**Exercise objective**: Lines containing the word "ring" are to be copied from the data below.

**Dataset records**:
┄┄┄┄┄┄
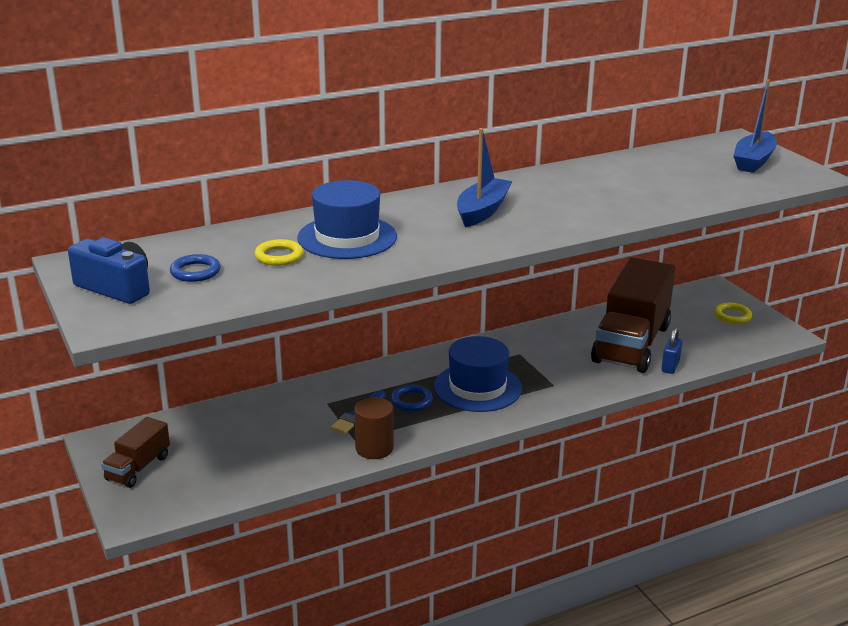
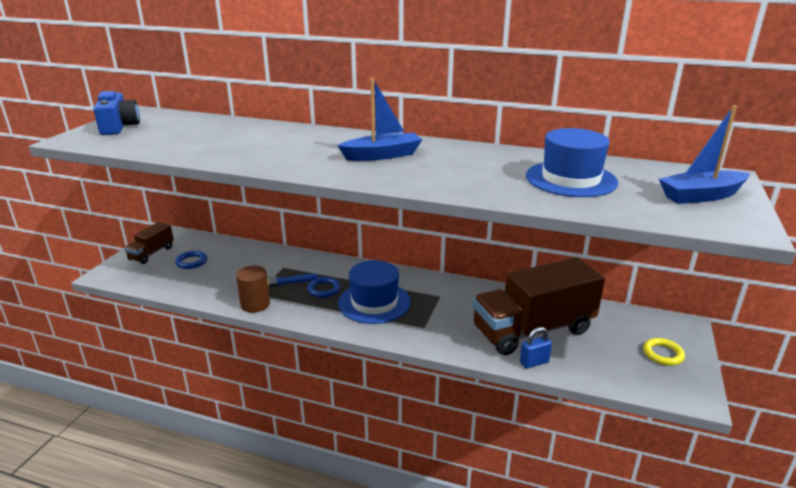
camera: 45 degrees right, 0 degrees up
(138, 468) = (152, 253): brown truck -> brown truck turned 45 degrees counterclockwise
(195, 272) = (164, 132): blue ring -> blue ring (191, 262)
(279, 256) = (215, 139): yellow ring -> none
(347, 237) = (271, 142): blue hat -> blue hat (571, 179)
┄┄┄┄┄┄
**Exercise answer**:
(195, 272) = (164, 132): blue ring -> blue ring (191, 262)
(279, 256) = (215, 139): yellow ring -> none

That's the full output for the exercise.